--- Data provided ---
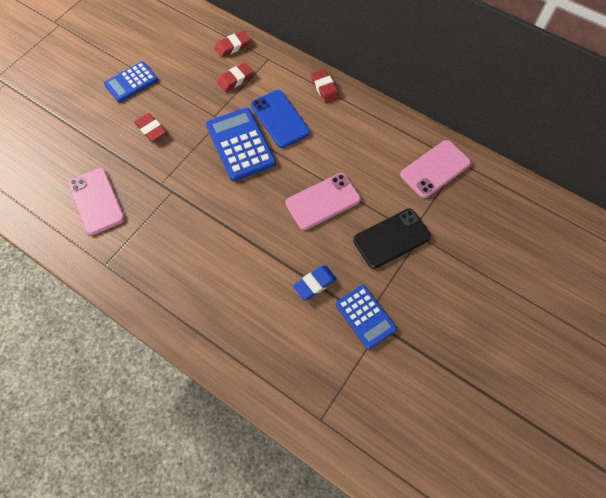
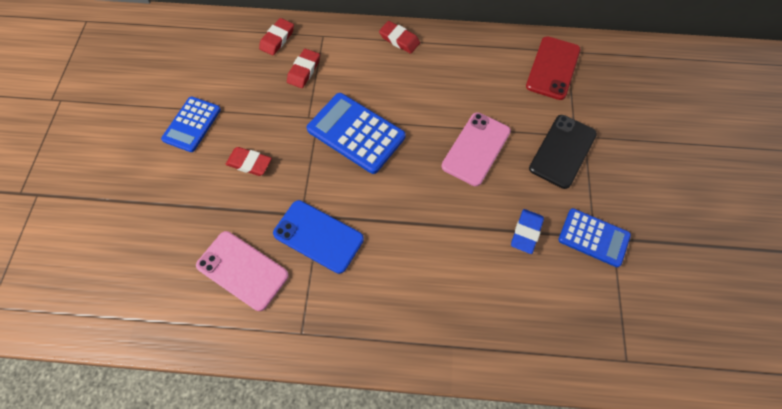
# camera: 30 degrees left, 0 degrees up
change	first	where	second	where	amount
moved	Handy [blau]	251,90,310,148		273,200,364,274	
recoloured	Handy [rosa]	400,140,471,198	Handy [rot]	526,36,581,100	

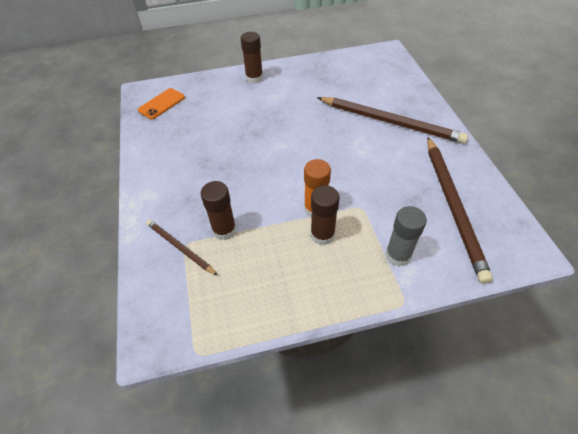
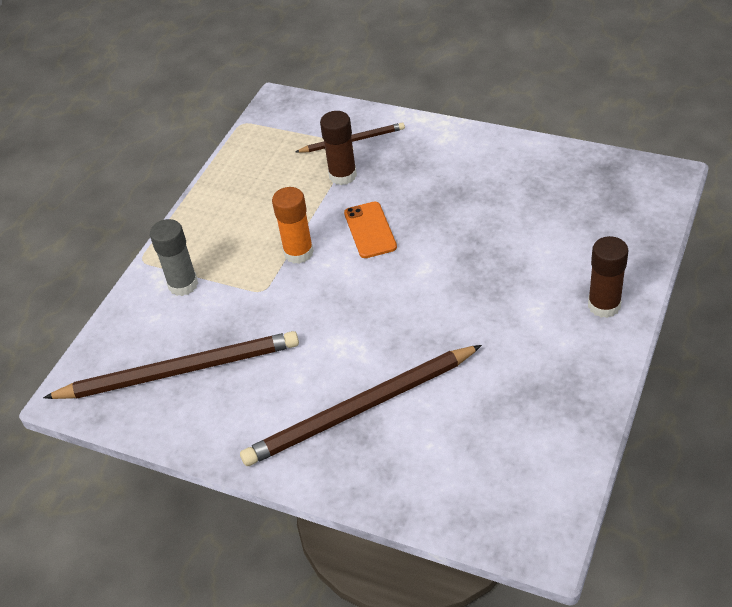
# camera: 130 degrees right, 5 degrees down
change	first	where	second	where	amount
moved	Handy [orange]	138,88,185,119		344,201,397,258	
turned	Bleistift [braun]	427,137,493,284		43,331,299,399	135 degrees clockwise
removed	Klebestift [braun]	311,186,340,245			

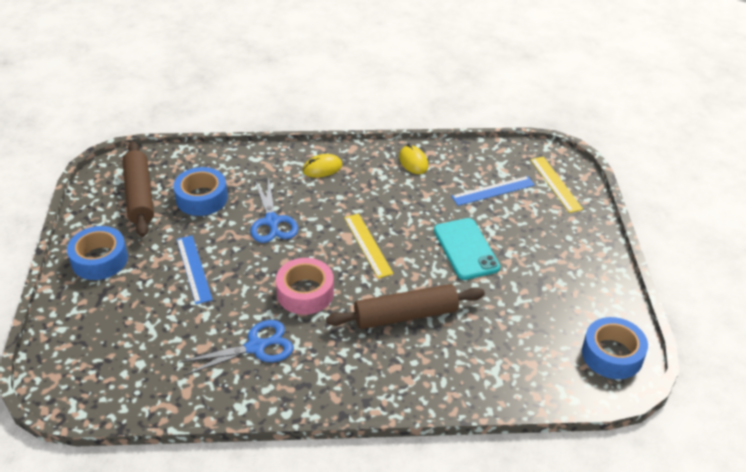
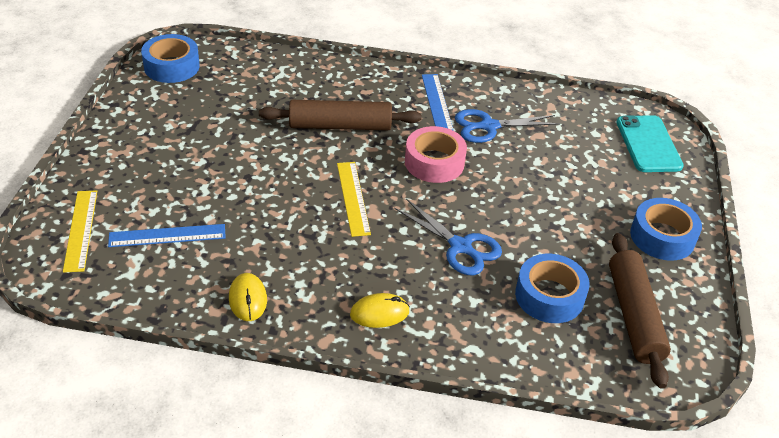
# camera: 170 degrees left, 0 degrees up
change	first	where	second	where	amount
turned	Schere [blau]	251,177,298,243		394,199,502,276	135 degrees clockwise
moved	Handy [türkis]	434,218,500,280		616,115,684,172	
moved	Lineal [blau]	176,236,213,304		422,74,454,131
---
**Exercise**
Print each entry shown above with exact wording and no pictures.

**Answer to the problem**
# camera: 30 degrees left, 0 degrees up
change	first	where	second	where	amount
moved	Handy [blau]	251,90,310,148		273,200,364,274	
recoloured	Handy [rosa]	400,140,471,198	Handy [rot]	526,36,581,100	

# camera: 130 degrees right, 5 degrees down
change	first	where	second	where	amount
moved	Handy [orange]	138,88,185,119		344,201,397,258	
turned	Bleistift [braun]	427,137,493,284		43,331,299,399	135 degrees clockwise
removed	Klebestift [braun]	311,186,340,245			

# camera: 170 degrees left, 0 degrees up
change	first	where	second	where	amount
turned	Schere [blau]	251,177,298,243		394,199,502,276	135 degrees clockwise
moved	Handy [türkis]	434,218,500,280		616,115,684,172	
moved	Lineal [blau]	176,236,213,304		422,74,454,131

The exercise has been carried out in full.